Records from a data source
◇ ◇ ◇ ◇ ◇
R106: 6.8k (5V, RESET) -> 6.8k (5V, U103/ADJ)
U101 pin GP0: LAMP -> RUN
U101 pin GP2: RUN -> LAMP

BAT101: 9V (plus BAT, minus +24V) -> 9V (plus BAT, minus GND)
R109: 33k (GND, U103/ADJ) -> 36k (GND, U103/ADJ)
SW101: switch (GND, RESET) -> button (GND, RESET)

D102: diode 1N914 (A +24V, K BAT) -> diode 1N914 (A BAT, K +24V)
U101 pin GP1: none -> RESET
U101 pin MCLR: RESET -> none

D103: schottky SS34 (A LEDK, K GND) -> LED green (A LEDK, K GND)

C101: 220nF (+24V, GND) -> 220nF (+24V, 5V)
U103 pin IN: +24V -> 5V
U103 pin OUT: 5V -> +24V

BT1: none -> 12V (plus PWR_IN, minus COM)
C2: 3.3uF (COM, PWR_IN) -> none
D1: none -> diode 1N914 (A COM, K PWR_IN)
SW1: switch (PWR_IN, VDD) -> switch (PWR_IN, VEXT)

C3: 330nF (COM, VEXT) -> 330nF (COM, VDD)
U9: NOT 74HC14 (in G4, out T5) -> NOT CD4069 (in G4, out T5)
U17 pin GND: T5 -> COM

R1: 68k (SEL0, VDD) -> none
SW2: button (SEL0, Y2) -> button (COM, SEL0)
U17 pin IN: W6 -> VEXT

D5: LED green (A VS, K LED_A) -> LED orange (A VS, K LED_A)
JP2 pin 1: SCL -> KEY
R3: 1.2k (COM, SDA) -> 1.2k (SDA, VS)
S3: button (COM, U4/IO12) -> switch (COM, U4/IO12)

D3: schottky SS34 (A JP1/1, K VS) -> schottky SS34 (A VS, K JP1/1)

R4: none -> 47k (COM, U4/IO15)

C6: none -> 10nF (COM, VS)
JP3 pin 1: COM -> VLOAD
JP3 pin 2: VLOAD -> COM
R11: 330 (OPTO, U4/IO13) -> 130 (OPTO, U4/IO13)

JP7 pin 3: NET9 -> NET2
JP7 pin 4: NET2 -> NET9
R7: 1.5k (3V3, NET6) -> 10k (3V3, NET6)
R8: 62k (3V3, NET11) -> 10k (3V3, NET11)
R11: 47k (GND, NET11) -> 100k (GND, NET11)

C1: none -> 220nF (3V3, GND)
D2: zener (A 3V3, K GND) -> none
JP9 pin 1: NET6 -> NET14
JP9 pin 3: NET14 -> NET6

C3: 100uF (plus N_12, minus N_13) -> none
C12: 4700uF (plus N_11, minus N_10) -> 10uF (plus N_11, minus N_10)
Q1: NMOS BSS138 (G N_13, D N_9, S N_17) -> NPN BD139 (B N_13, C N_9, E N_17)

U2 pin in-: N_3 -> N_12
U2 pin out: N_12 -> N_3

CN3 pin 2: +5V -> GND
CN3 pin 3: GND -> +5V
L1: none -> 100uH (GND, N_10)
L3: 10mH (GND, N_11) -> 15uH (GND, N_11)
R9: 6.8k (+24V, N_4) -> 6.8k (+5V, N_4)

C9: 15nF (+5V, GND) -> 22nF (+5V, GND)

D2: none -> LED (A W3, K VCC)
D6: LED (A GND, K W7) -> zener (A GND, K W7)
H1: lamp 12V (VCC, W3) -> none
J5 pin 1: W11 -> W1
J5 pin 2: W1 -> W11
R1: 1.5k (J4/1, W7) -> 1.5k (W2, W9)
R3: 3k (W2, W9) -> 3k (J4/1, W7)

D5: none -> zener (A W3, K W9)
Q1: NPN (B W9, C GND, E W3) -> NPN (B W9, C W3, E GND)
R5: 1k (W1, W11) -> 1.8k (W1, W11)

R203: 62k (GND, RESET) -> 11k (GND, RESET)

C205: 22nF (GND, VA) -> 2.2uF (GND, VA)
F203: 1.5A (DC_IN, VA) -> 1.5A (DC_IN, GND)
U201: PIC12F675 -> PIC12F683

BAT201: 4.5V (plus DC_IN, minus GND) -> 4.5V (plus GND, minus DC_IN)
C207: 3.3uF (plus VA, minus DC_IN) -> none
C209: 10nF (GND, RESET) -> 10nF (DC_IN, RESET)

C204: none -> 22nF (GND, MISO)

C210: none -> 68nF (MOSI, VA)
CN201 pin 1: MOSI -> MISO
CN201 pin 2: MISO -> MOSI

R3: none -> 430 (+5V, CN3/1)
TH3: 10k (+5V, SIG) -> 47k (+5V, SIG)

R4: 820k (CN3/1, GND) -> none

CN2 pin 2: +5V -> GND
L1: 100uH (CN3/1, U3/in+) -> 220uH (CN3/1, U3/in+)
◇ ◇ ◇ ◇ ◇
(Task objective)
As listed above, the lines from the line with "U101 pin GP0: LAMP -> RUN" to the line with "U103 pin OUT: 5V -> +24V" are to be echoed exactly, with both ends included and nothing added.

(Answer section)
U101 pin GP0: LAMP -> RUN
U101 pin GP2: RUN -> LAMP

BAT101: 9V (plus BAT, minus +24V) -> 9V (plus BAT, minus GND)
R109: 33k (GND, U103/ADJ) -> 36k (GND, U103/ADJ)
SW101: switch (GND, RESET) -> button (GND, RESET)

D102: diode 1N914 (A +24V, K BAT) -> diode 1N914 (A BAT, K +24V)
U101 pin GP1: none -> RESET
U101 pin MCLR: RESET -> none

D103: schottky SS34 (A LEDK, K GND) -> LED green (A LEDK, K GND)

C101: 220nF (+24V, GND) -> 220nF (+24V, 5V)
U103 pin IN: +24V -> 5V
U103 pin OUT: 5V -> +24V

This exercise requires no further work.